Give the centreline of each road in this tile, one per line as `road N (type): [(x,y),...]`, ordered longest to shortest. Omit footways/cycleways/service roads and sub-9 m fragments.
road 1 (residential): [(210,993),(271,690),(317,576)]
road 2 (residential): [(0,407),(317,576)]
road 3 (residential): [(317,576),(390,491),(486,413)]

- - - - -

INSTRUCTIONS FOR THE TASK — Nothing in the data may be left out; copy every line exactly.

SOLUTION BELOW —
Give the centreline of each road in this tile, one per line as `road N (type): [(x,y),...]`, ordered longest to shortest. Omit footways/cycleways/service roads and sub-9 m fragments.
road 1 (residential): [(210,993),(271,690),(317,576)]
road 2 (residential): [(0,407),(317,576)]
road 3 (residential): [(317,576),(390,491),(486,413)]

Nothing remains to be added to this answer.